(Image sets with object changes)
╭──

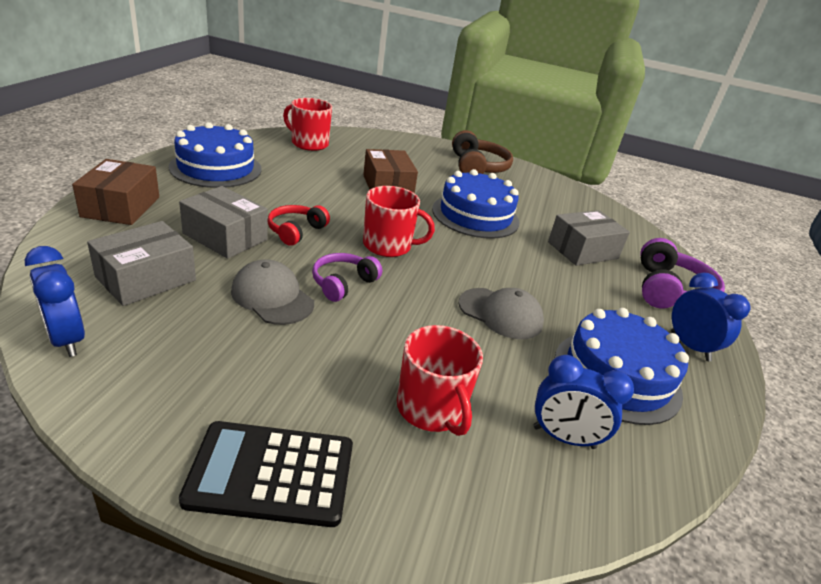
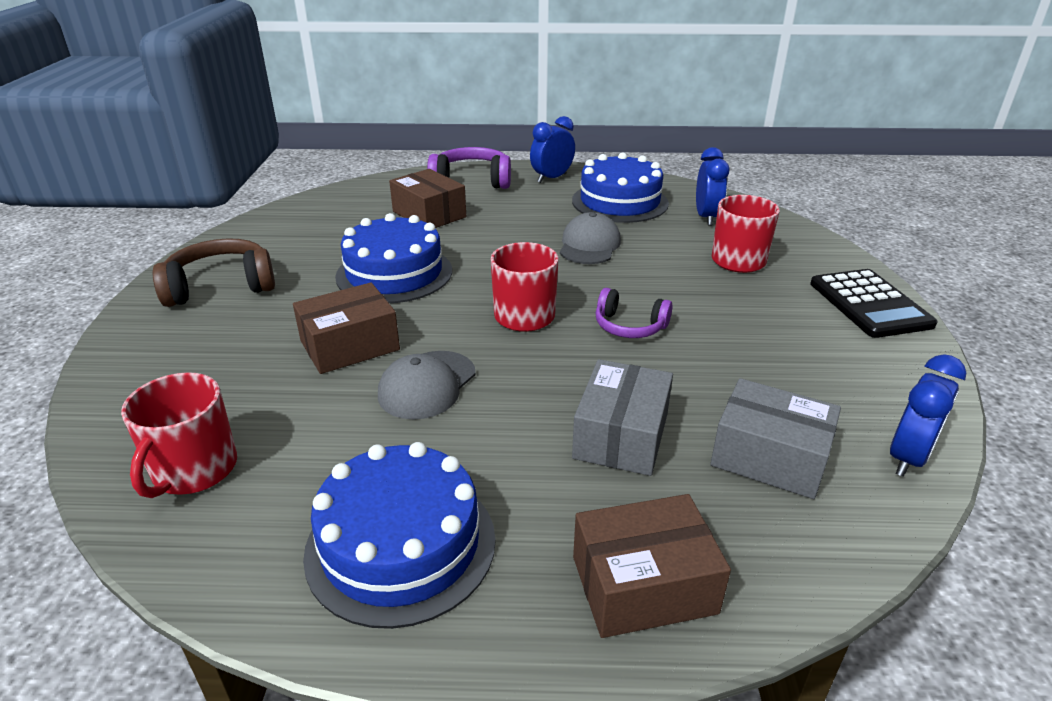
camera: 100 degrees left, 0 degrees up
(272, 297) = (699, 360): grey cap -> grey cap (427, 385)
(296, 231) = (552, 385): red headphones -> none
(582, 250) = (429, 214): grey box -> brown box

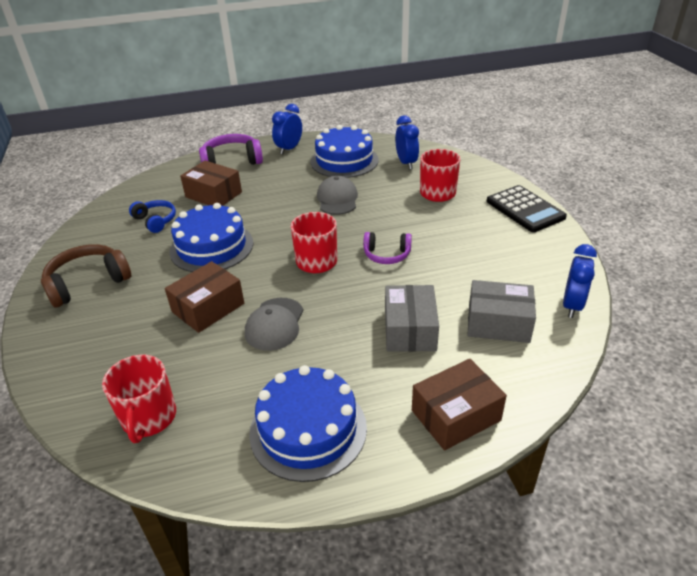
camera: 15 degrees left, 5 degrees up
(342, 231) = (155, 221): none -> blue headphones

╰──

From the first line to the last, set down the records word for word and drop the images.

**Output:**
camera: 100 degrees left, 0 degrees up
(272, 297) = (699, 360): grey cap -> grey cap (427, 385)
(296, 231) = (552, 385): red headphones -> none
(582, 250) = (429, 214): grey box -> brown box

camera: 15 degrees left, 5 degrees up
(342, 231) = (155, 221): none -> blue headphones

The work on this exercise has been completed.